## Task goal
Pictures stay out; please output the remaining data exactly.

## Supplied data

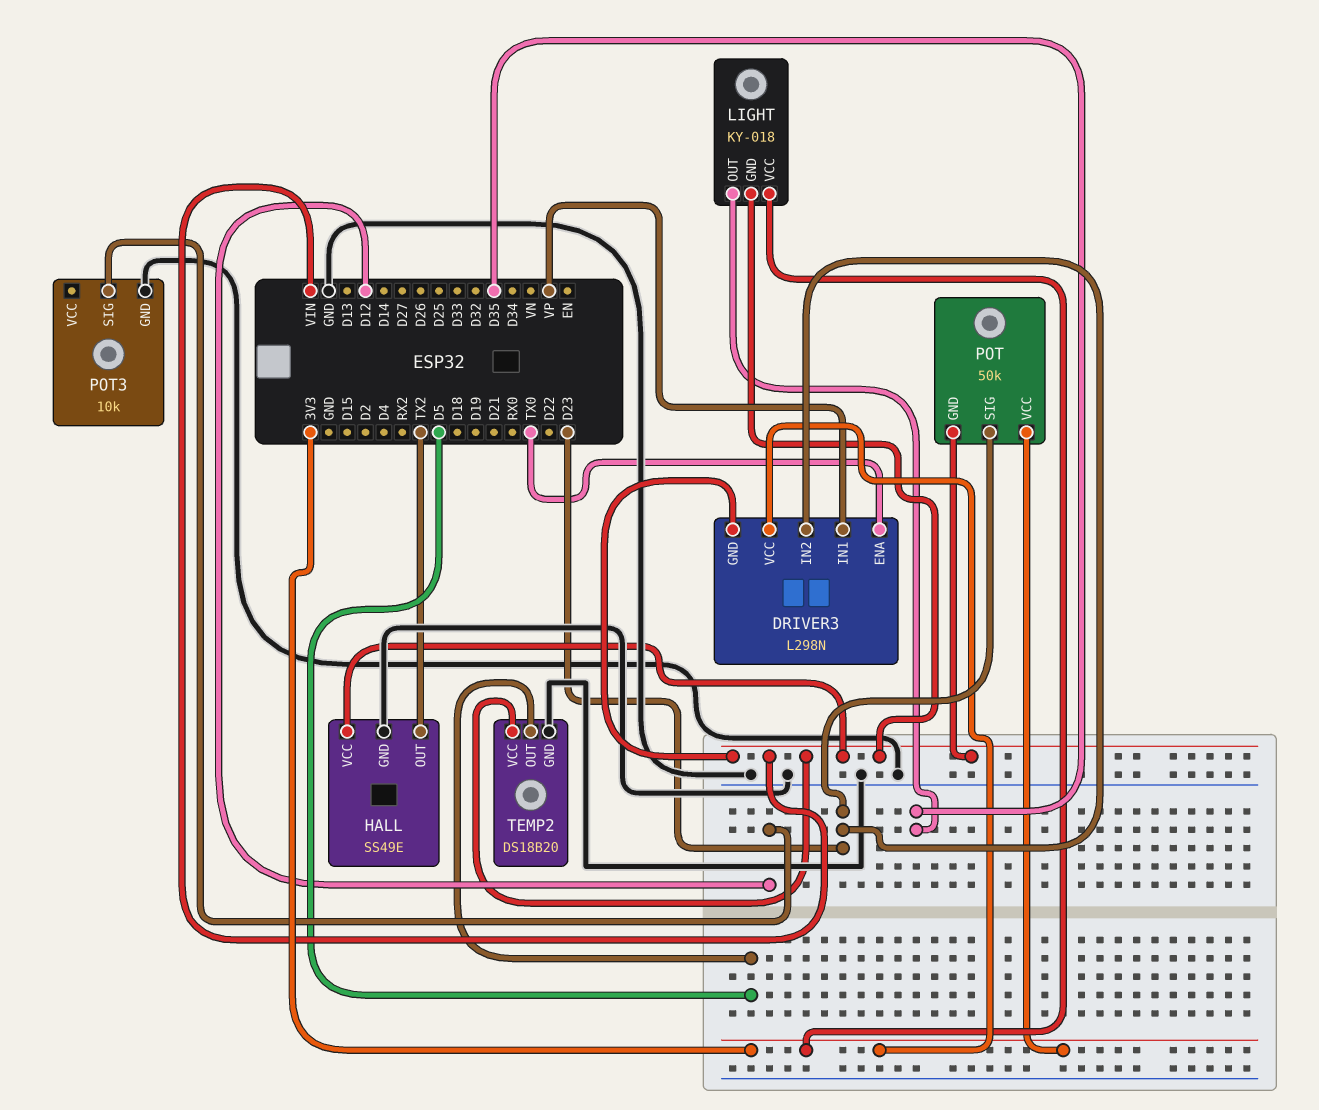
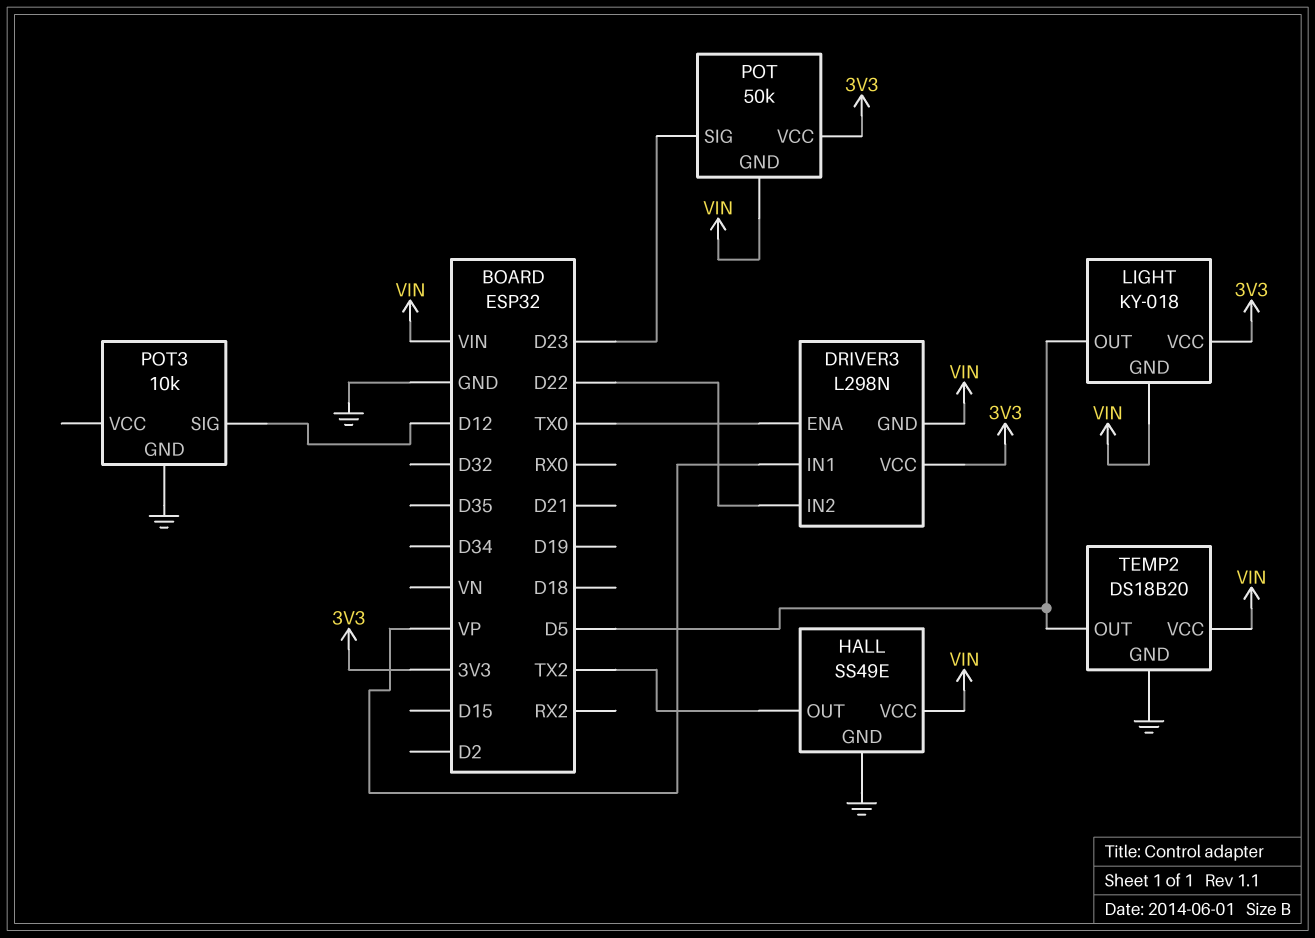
DRIVER3 pin IN2: D23 -> D22
LIGHT pin OUT: D35 -> D5

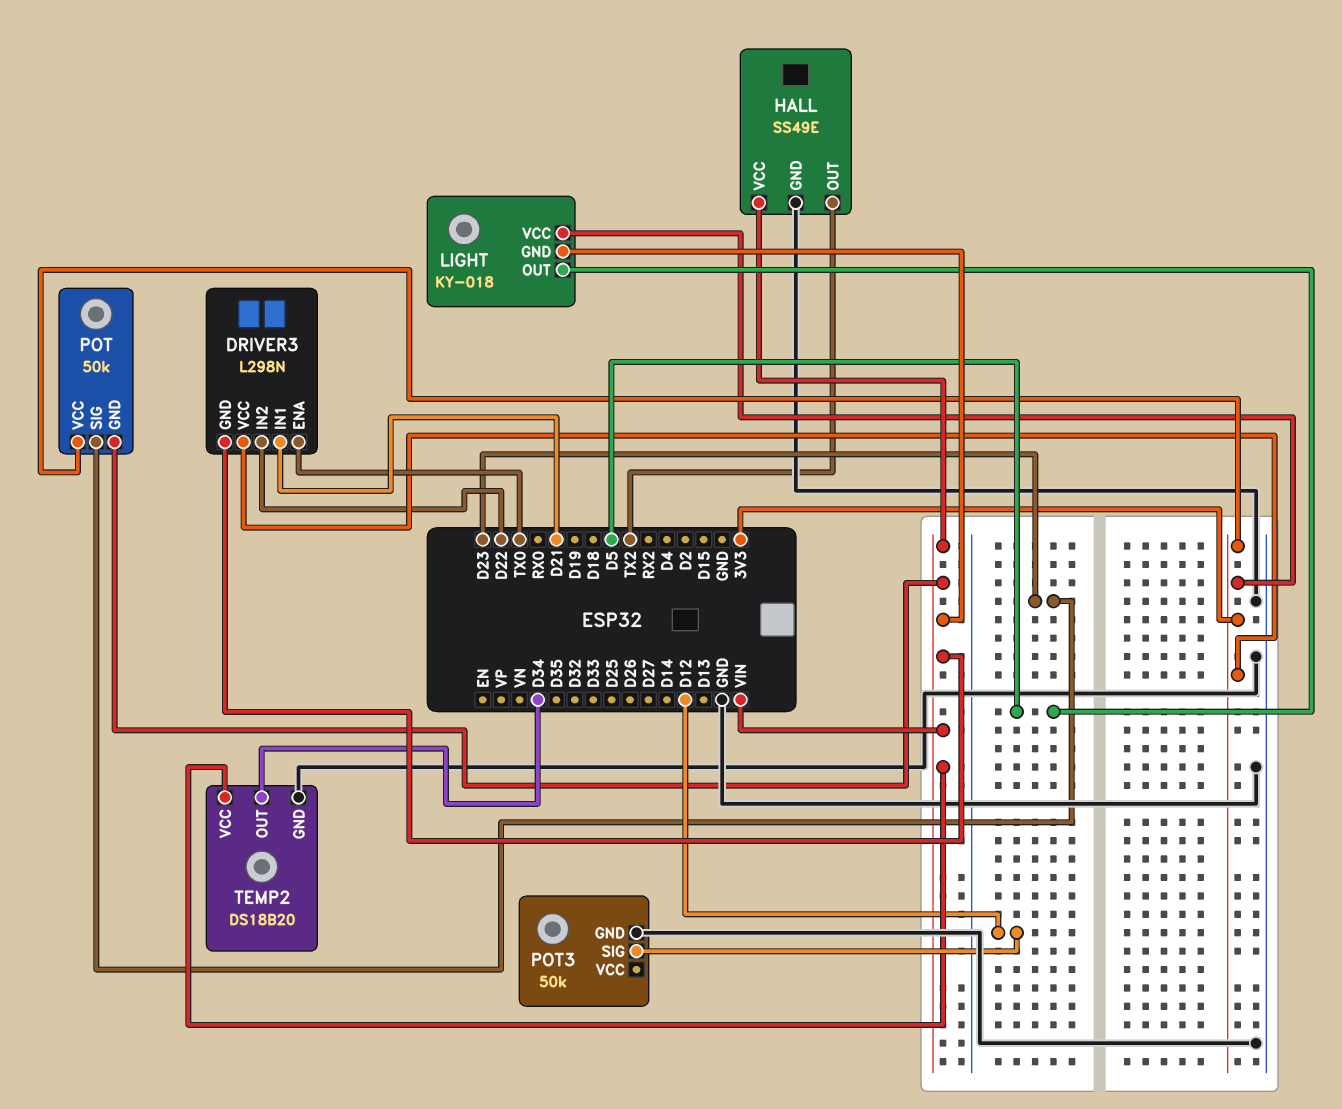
DRIVER3 pin IN1: VP -> D21
POT3: 10k -> 50k
TEMP2 pin OUT: D5 -> D34

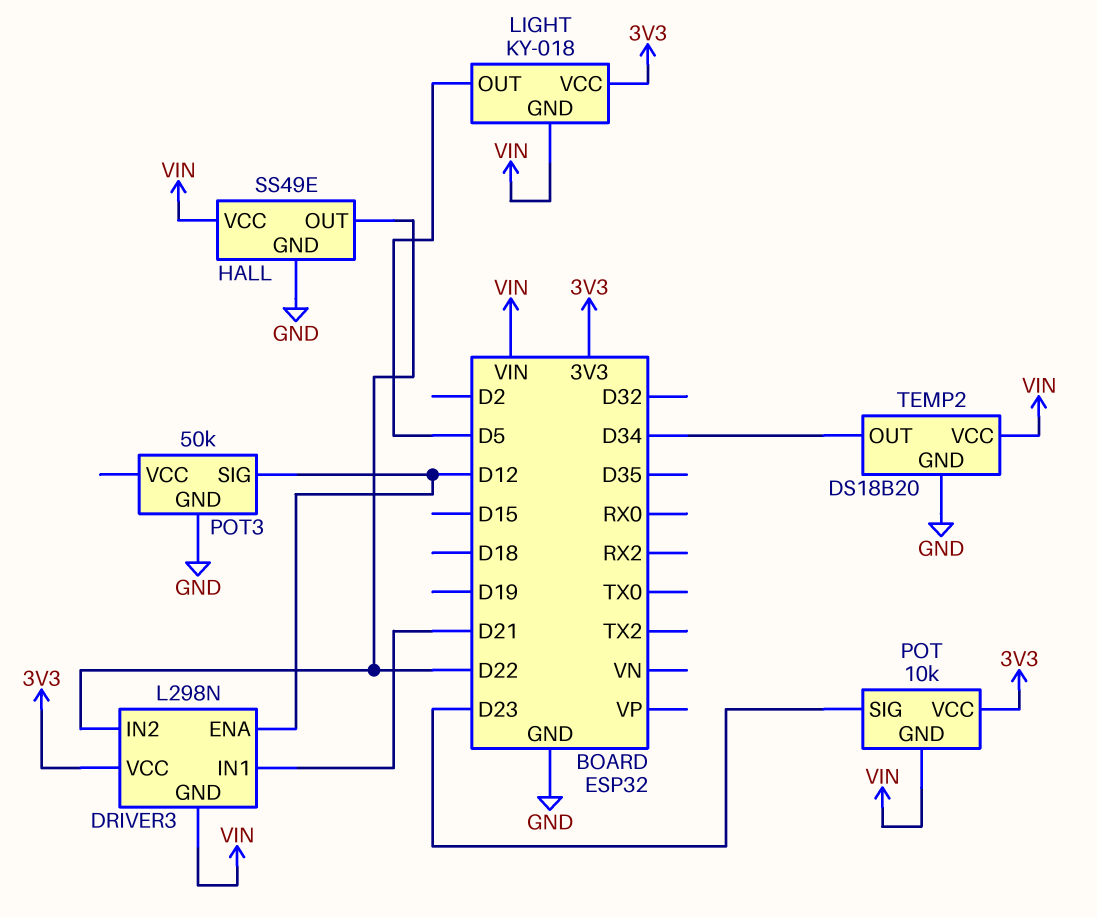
DRIVER3 pin ENA: TX0 -> D12
HALL pin OUT: TX2 -> D22
POT: 50k -> 10k

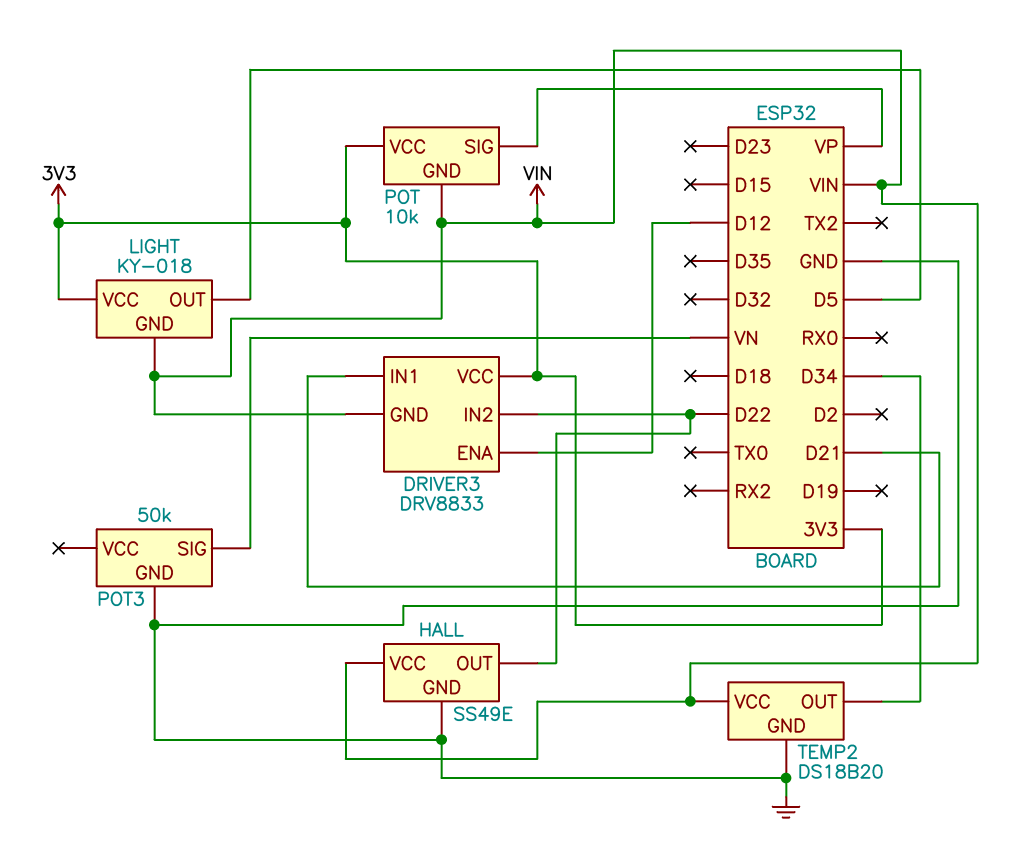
DRIVER3: L298N -> DRV8833
POT pin SIG: D23 -> VP
POT3 pin SIG: D12 -> VN

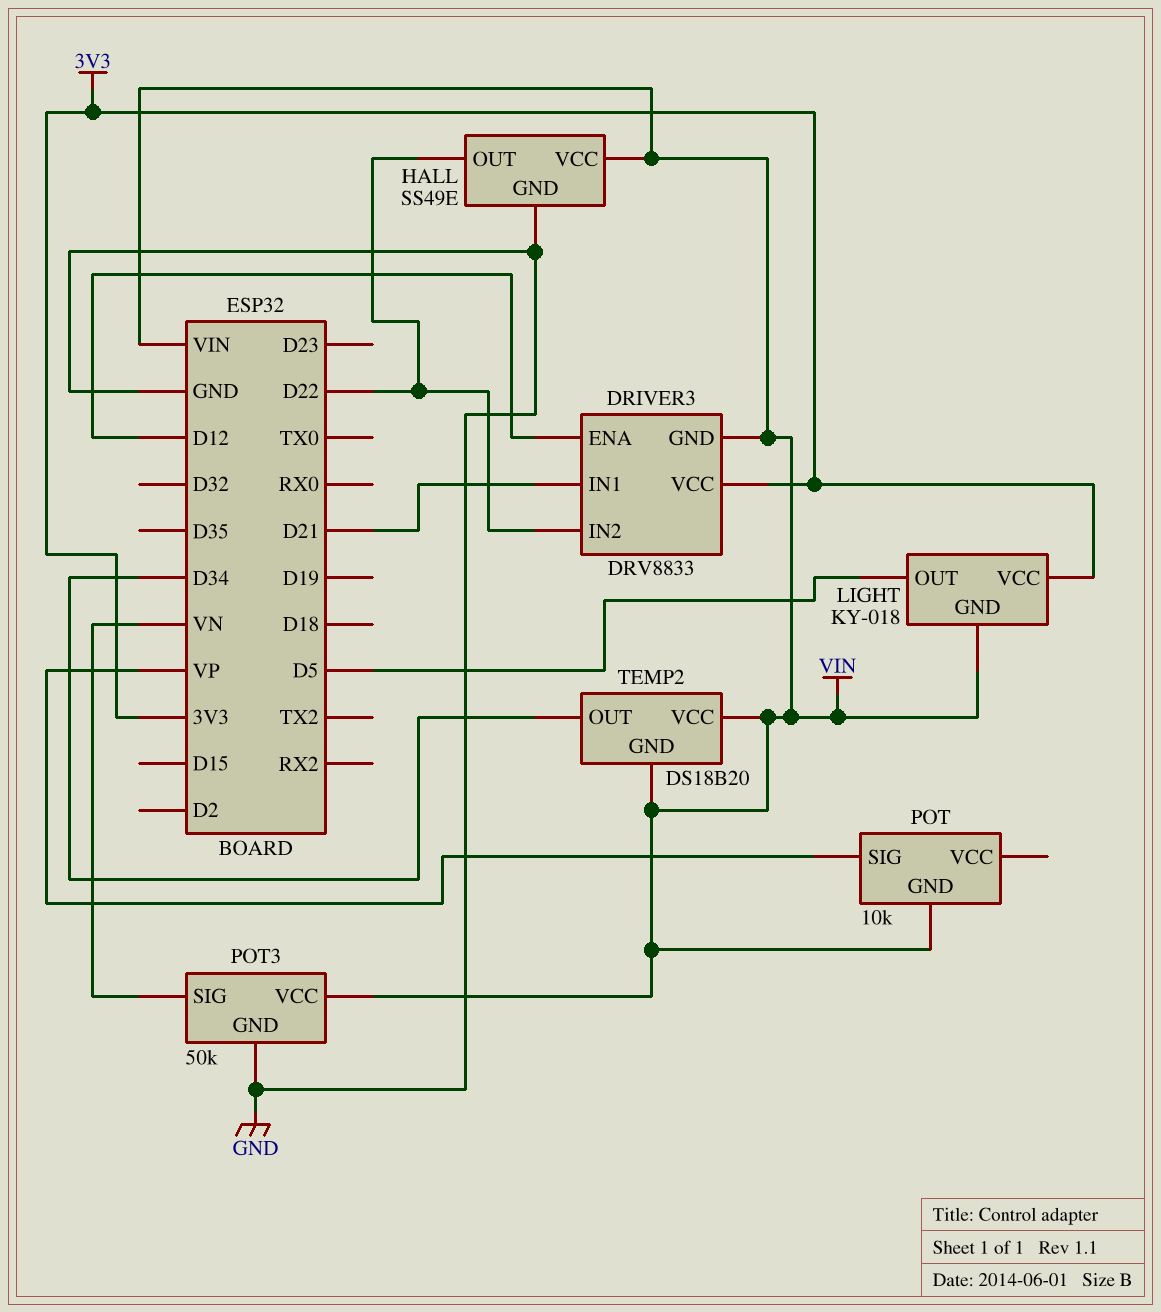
POT pin VCC: 3V3 -> none
POT3 pin VCC: none -> VIN
TEMP2 pin GND: GND -> VIN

## Task solution
DRIVER3 pin IN2: D23 -> D22
LIGHT pin OUT: D35 -> D5

DRIVER3 pin IN1: VP -> D21
POT3: 10k -> 50k
TEMP2 pin OUT: D5 -> D34

DRIVER3 pin ENA: TX0 -> D12
HALL pin OUT: TX2 -> D22
POT: 50k -> 10k

DRIVER3: L298N -> DRV8833
POT pin SIG: D23 -> VP
POT3 pin SIG: D12 -> VN

POT pin VCC: 3V3 -> none
POT3 pin VCC: none -> VIN
TEMP2 pin GND: GND -> VIN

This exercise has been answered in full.